Each line of the records needs to be written out exactly, with any image left out.

Object change listings:

*** Block opens ***

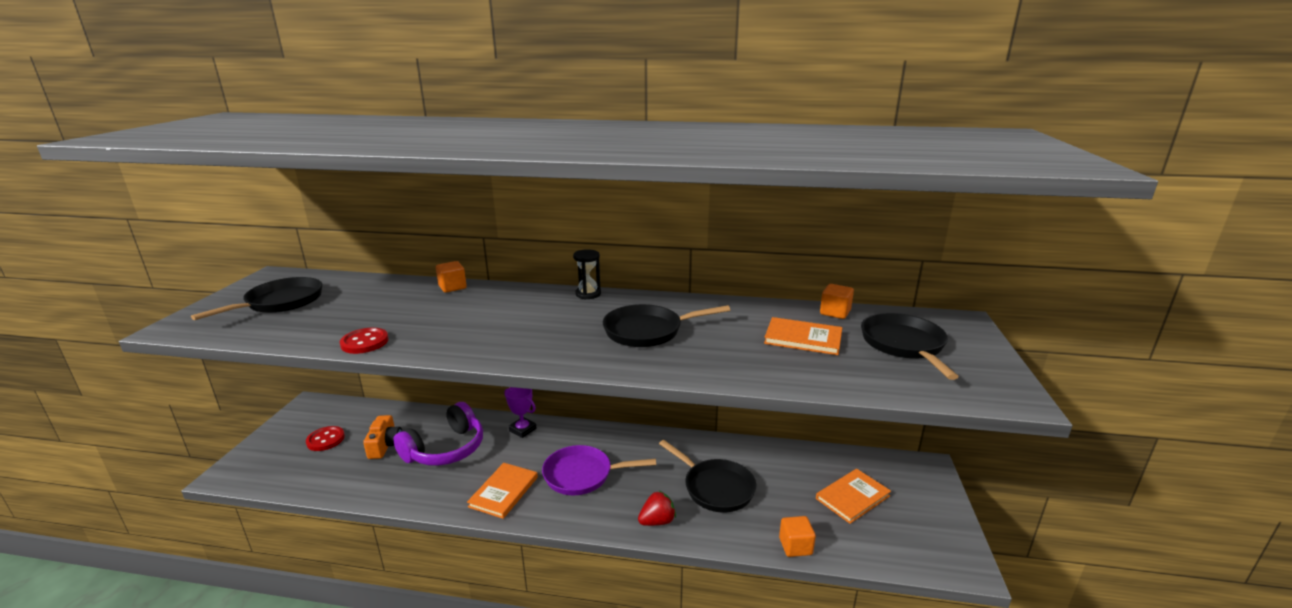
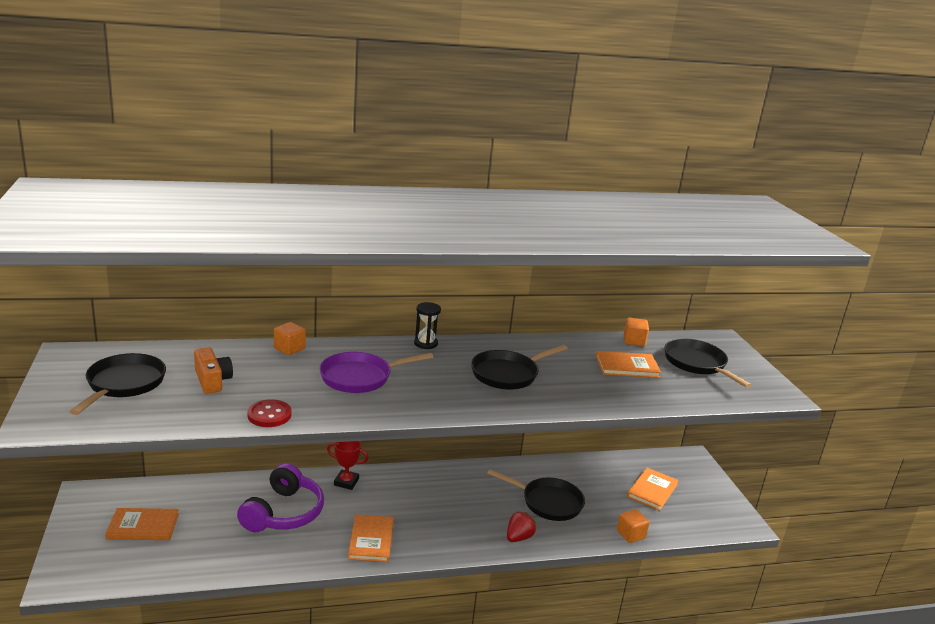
camera: 25 degrees left, 0 degrees up
(325, 440) = (143, 526): red button -> orange book
(385, 445) = (216, 520): orange camera -> orange camera (212, 380)
(522, 430) = (346, 482): purple trophy -> red trophy
(582, 475) = (431, 512): purple pan -> purple pan (360, 377)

*** Block closes ***

Exercise response =
camera: 25 degrees left, 0 degrees up
(325, 440) = (143, 526): red button -> orange book
(385, 445) = (216, 520): orange camera -> orange camera (212, 380)
(522, 430) = (346, 482): purple trophy -> red trophy
(582, 475) = (431, 512): purple pan -> purple pan (360, 377)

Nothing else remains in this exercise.